- What to work on -
Each line with the string "none" is to be copied from the records below.

(Data supplied begins)

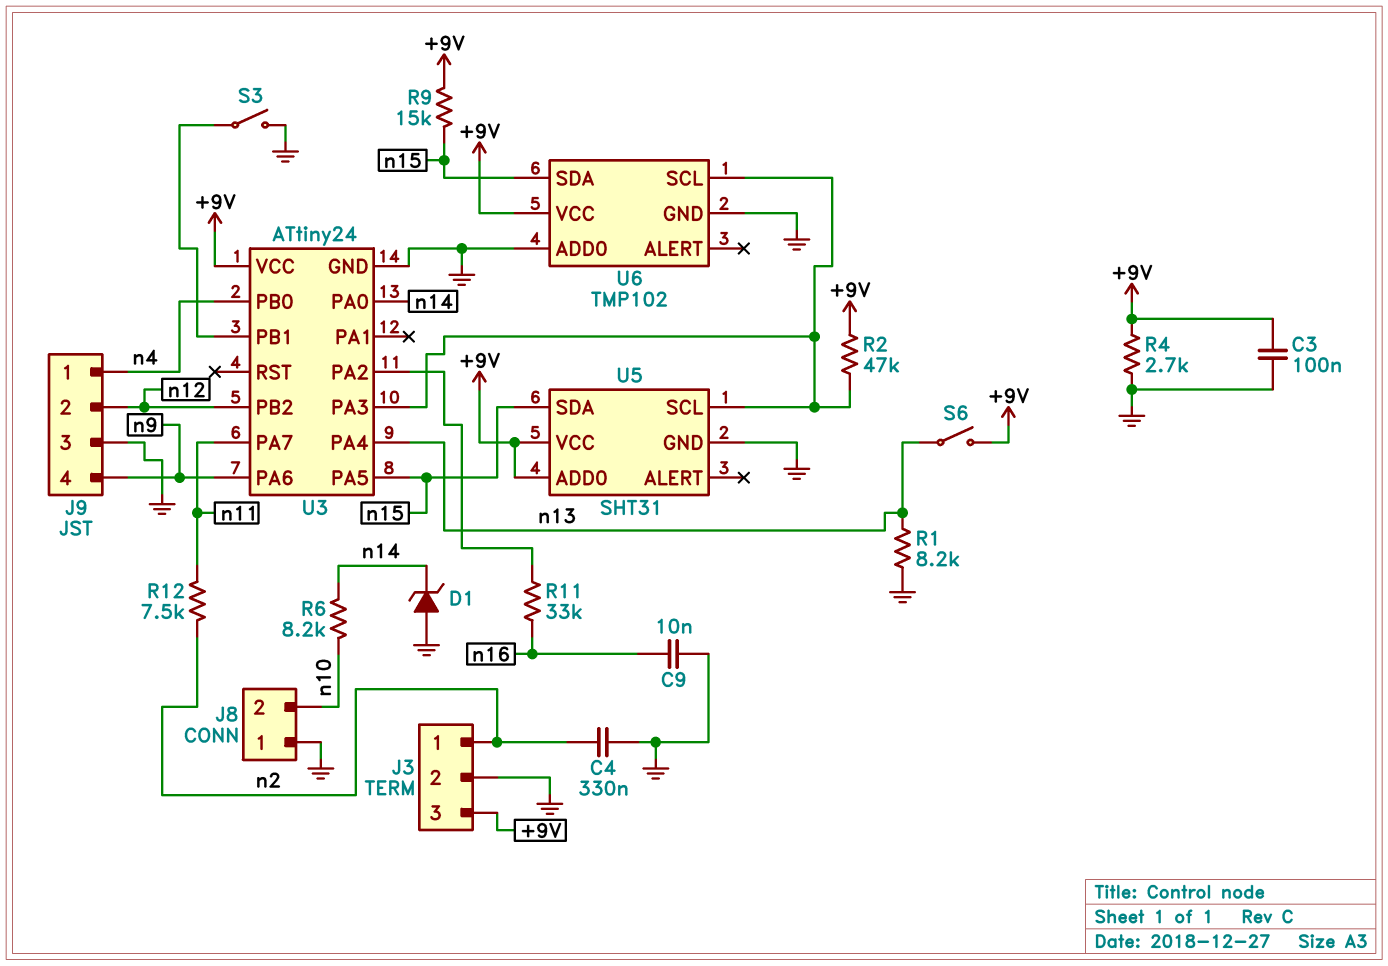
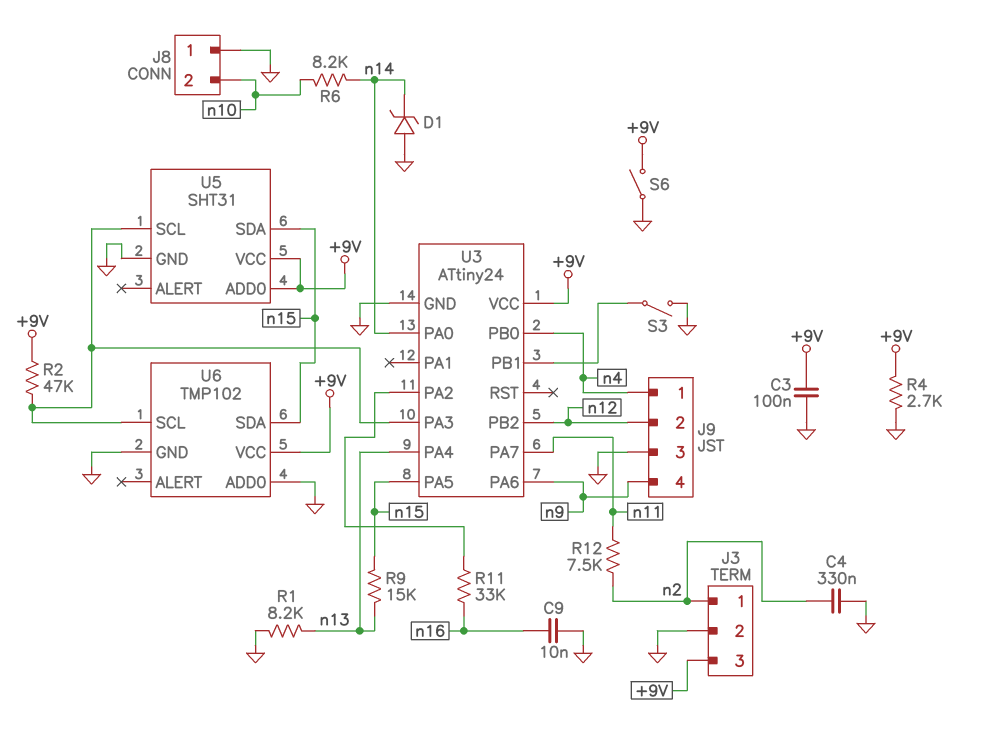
R9: 15k (+9V, n15) -> 15k (n13, n15)
S6: switch (+9V, n13) -> switch (+9V, GND)

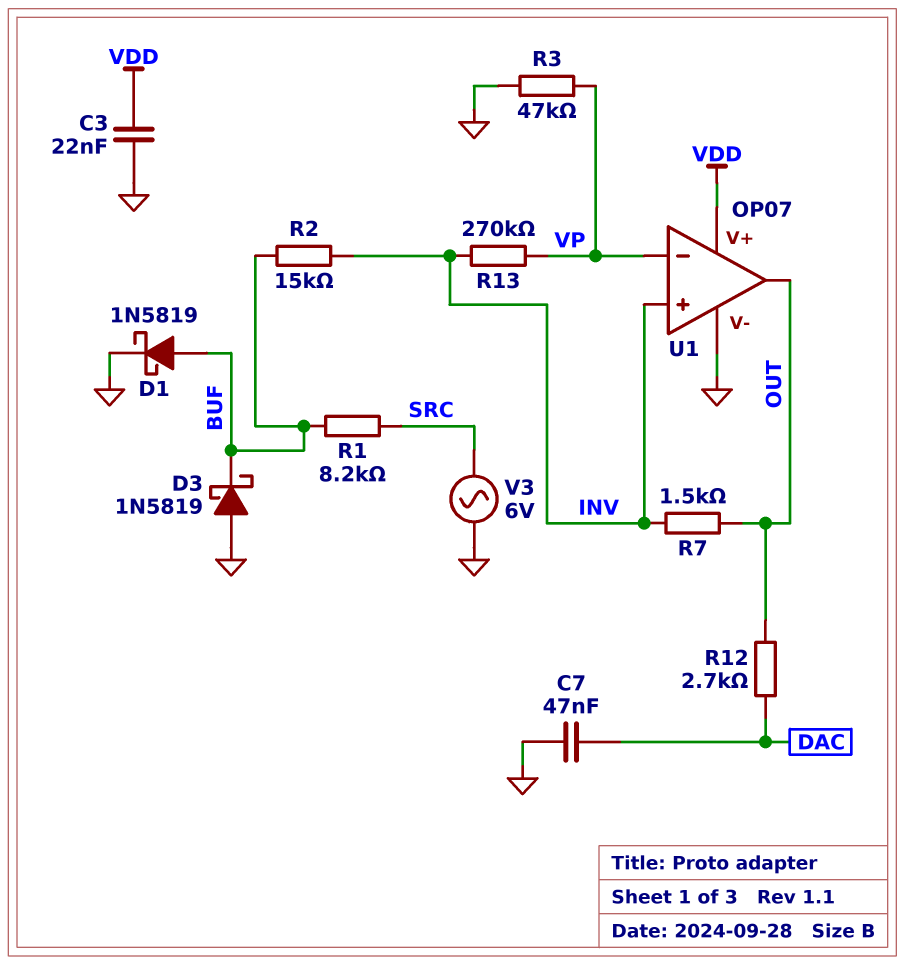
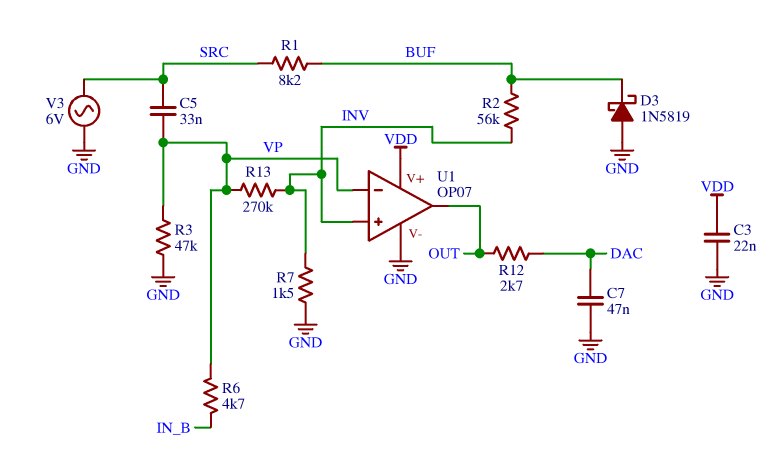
C5: none -> 33nF (SRC, VP)
D1: schottky 1N5819 (A BUF, K GND) -> none
R2: 15k (BUF, INV) -> 56k (BUF, INV)
R6: none -> 4.7k (IN_B, VP)
R7: 1.5k (INV, OUT) -> 1.5k (GND, INV)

(Data supplied ends)

- Response area -
C5: none -> 33nF (SRC, VP)
D1: schottky 1N5819 (A BUF, K GND) -> none
R6: none -> 4.7k (IN_B, VP)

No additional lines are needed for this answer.